Problem requirements: Leave out the pictures, and retype the remaining data exactly.

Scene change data

■ ■ ■

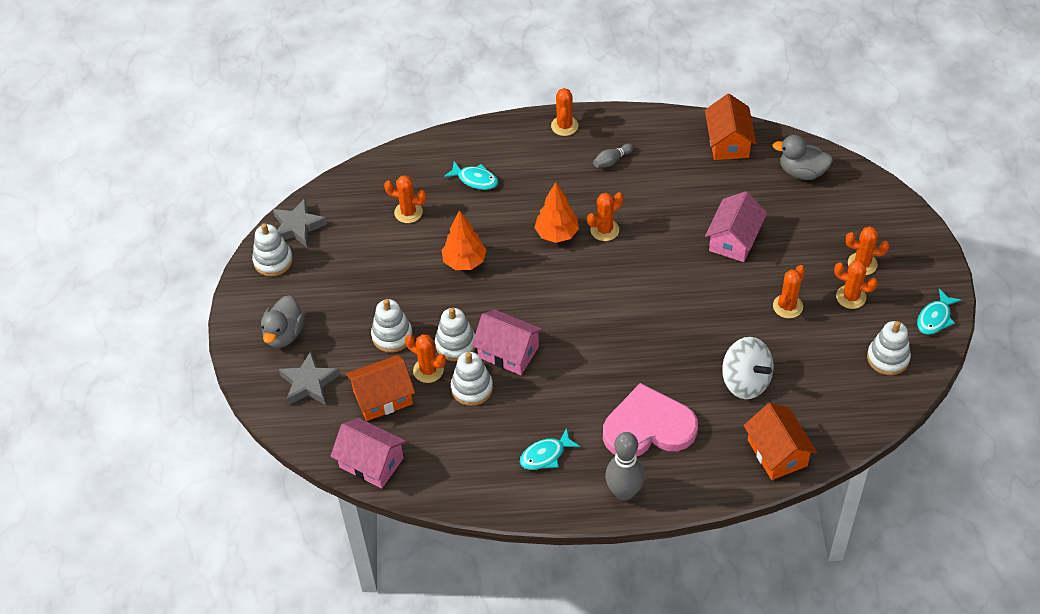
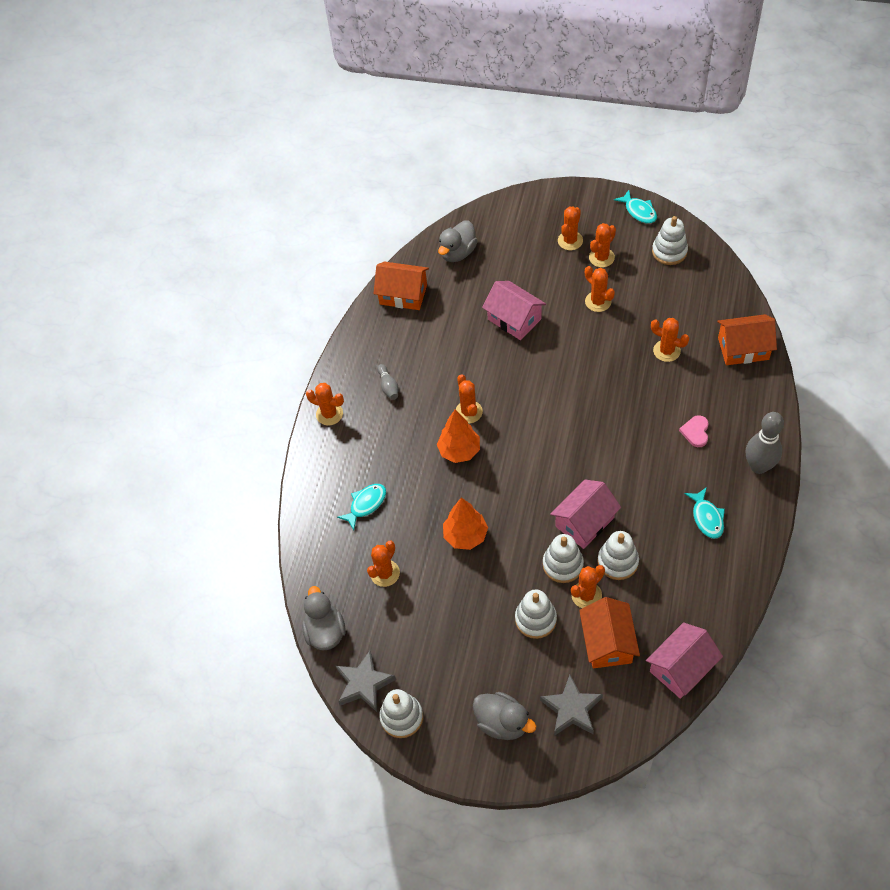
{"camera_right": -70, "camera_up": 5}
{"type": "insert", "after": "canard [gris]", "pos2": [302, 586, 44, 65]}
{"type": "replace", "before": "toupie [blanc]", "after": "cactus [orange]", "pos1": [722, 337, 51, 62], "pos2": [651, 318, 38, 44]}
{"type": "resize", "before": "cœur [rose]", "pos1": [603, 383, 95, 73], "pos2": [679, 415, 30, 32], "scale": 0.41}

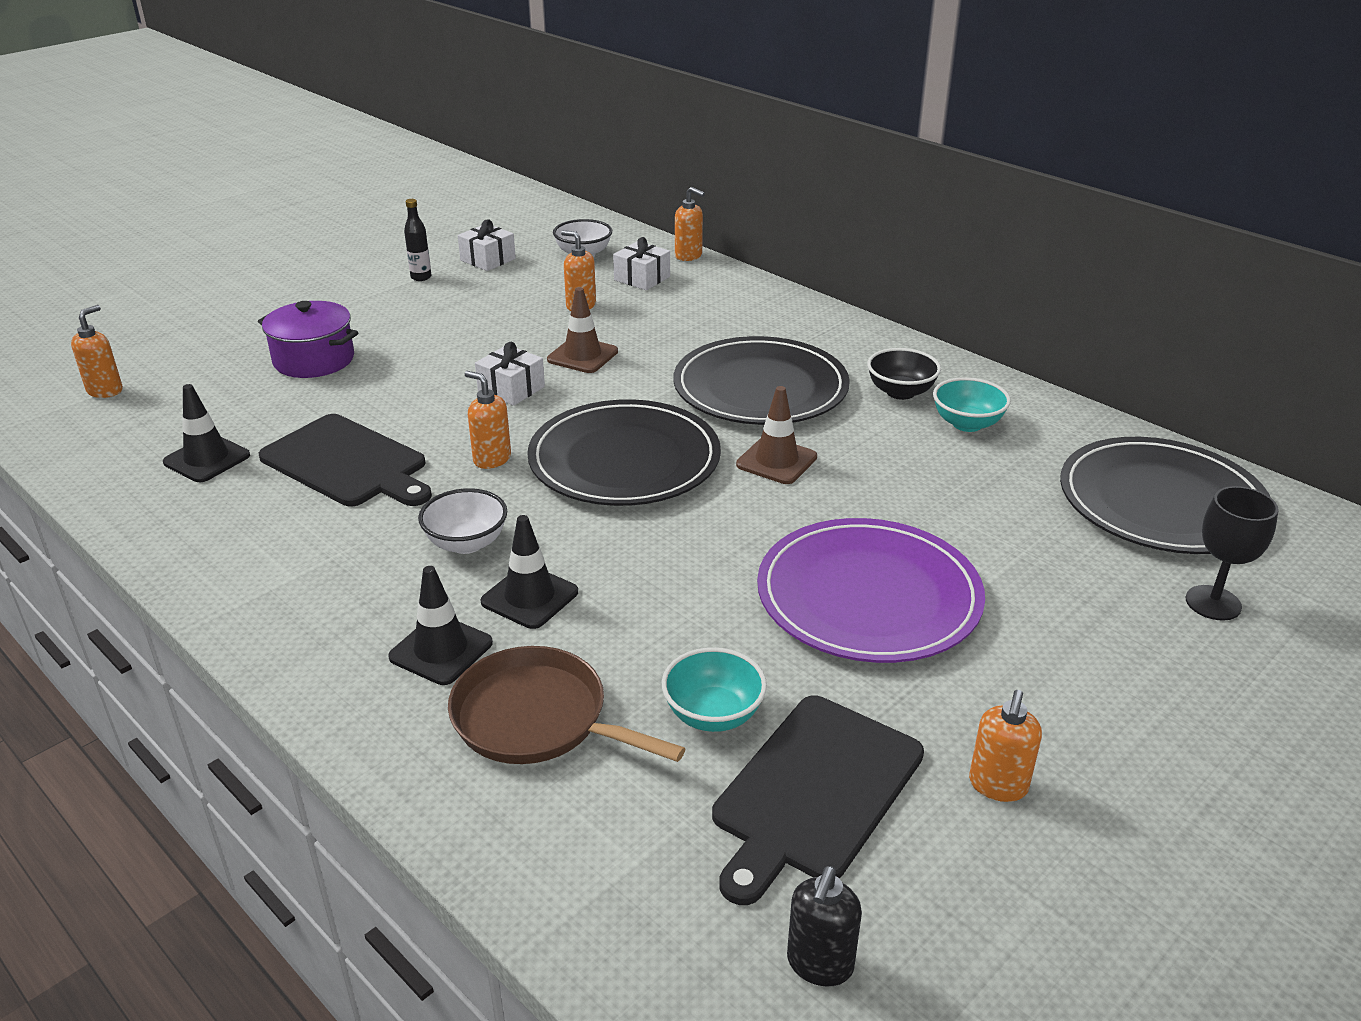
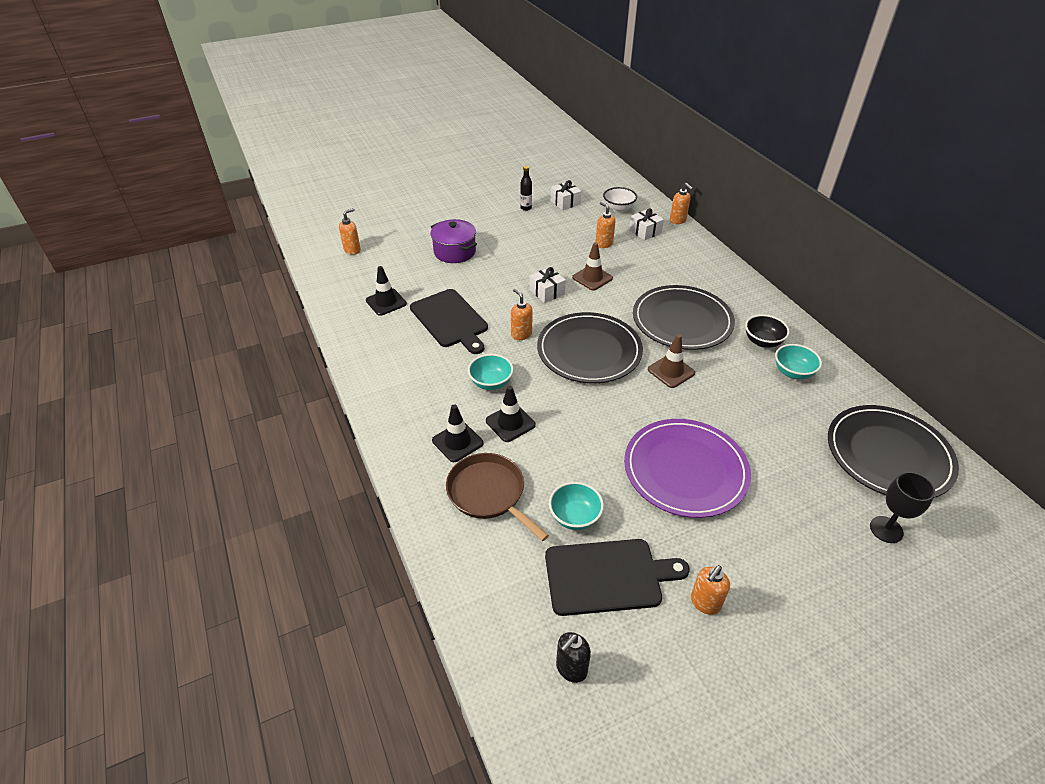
{"camera_right": 20, "camera_up": 10}
{"type": "recolor", "before": "bol [blanc]", "after": "bol [turquoise]", "pos1": [418, 488, 89, 66], "pos2": [468, 354, 46, 36]}
{"type": "rotate", "before": "planche à découper [noir]", "pos1": [712, 696, 212, 209], "pos2": [545, 539, 145, 77], "turn": -150}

■ ■ ■

Exercise response:
{"camera_right": -70, "camera_up": 5}
{"type": "insert", "after": "canard [gris]", "pos2": [302, 586, 44, 65]}
{"type": "replace", "before": "toupie [blanc]", "after": "cactus [orange]", "pos1": [722, 337, 51, 62], "pos2": [651, 318, 38, 44]}
{"type": "resize", "before": "cœur [rose]", "pos1": [603, 383, 95, 73], "pos2": [679, 415, 30, 32], "scale": 0.41}

{"camera_right": 20, "camera_up": 10}
{"type": "recolor", "before": "bol [blanc]", "after": "bol [turquoise]", "pos1": [418, 488, 89, 66], "pos2": [468, 354, 46, 36]}
{"type": "rotate", "before": "planche à découper [noir]", "pos1": [712, 696, 212, 209], "pos2": [545, 539, 145, 77], "turn": -150}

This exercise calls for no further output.